THE PROBLEM
Return every line of text in the entries below unchanged, and leave the pictures out of your answer.
##### DATA EXTRACT #####
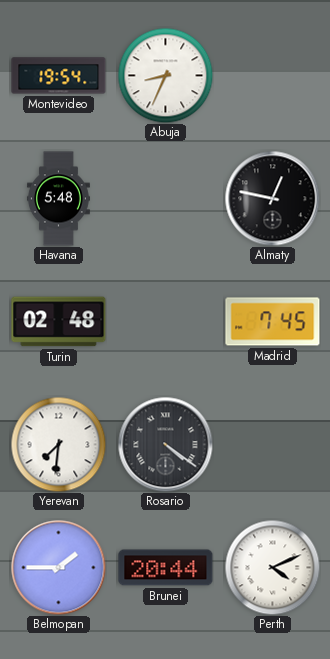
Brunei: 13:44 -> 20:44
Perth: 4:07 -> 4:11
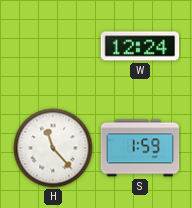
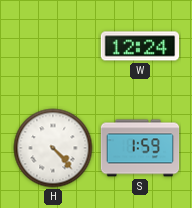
H: 11:23 -> 4:23
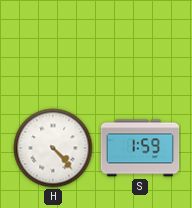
W: 12:24 -> none
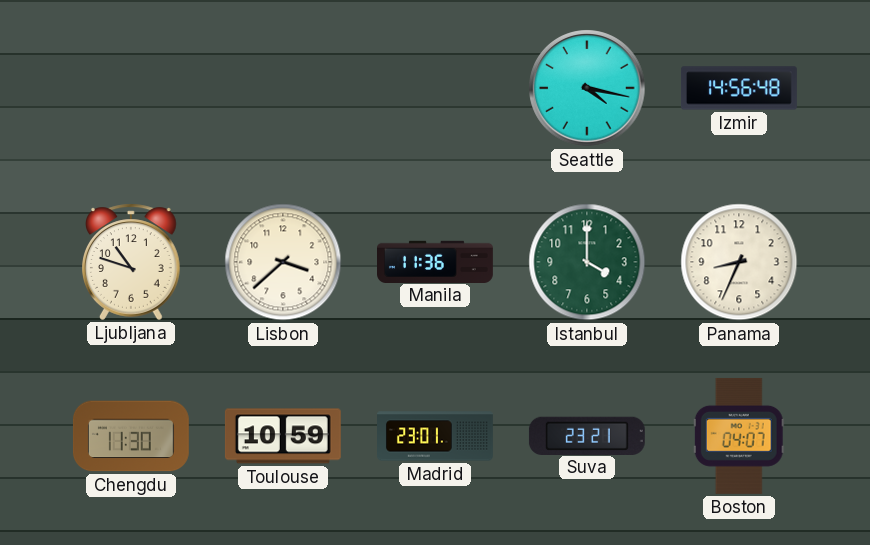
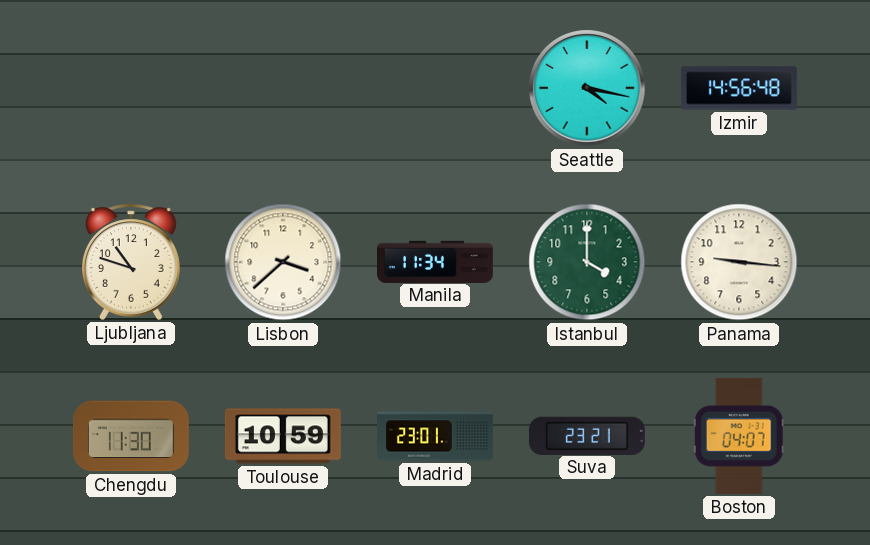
Manila: 11:36 -> 11:34
Panama: 8:34 -> 9:16
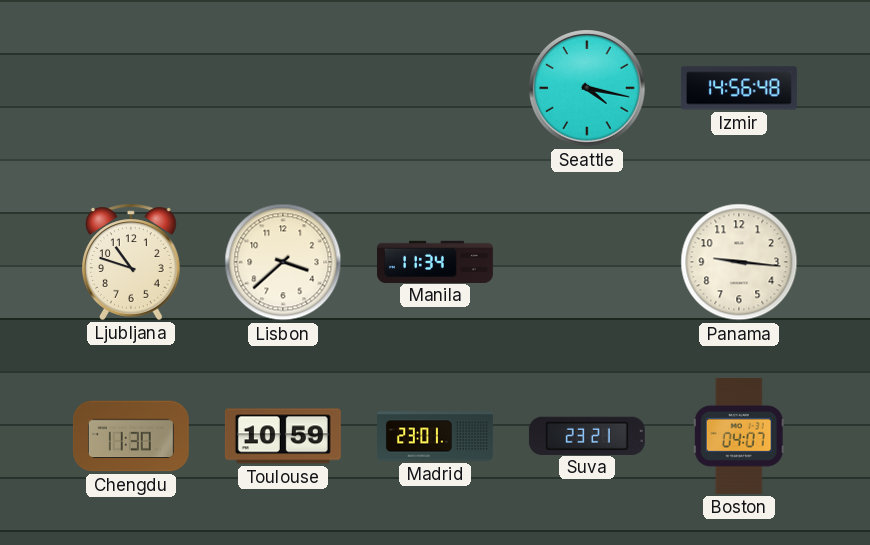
Istanbul: 4:00 -> none
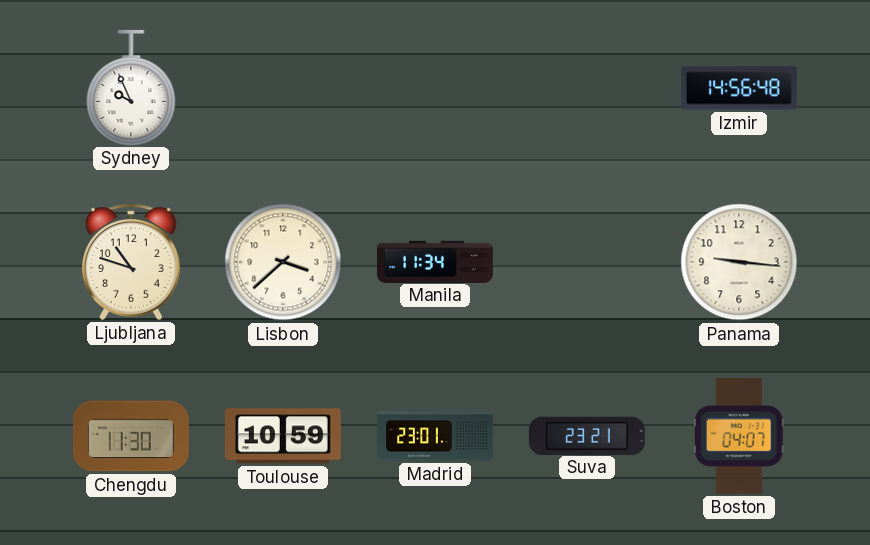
Sydney: none -> 9:56
Seattle: 4:17 -> none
#####
SOLUTION
Brunei: 13:44 -> 20:44
Perth: 4:07 -> 4:11
H: 11:23 -> 4:23
W: 12:24 -> none
Manila: 11:36 -> 11:34
Panama: 8:34 -> 9:16
Istanbul: 4:00 -> none
Sydney: none -> 9:56
Seattle: 4:17 -> none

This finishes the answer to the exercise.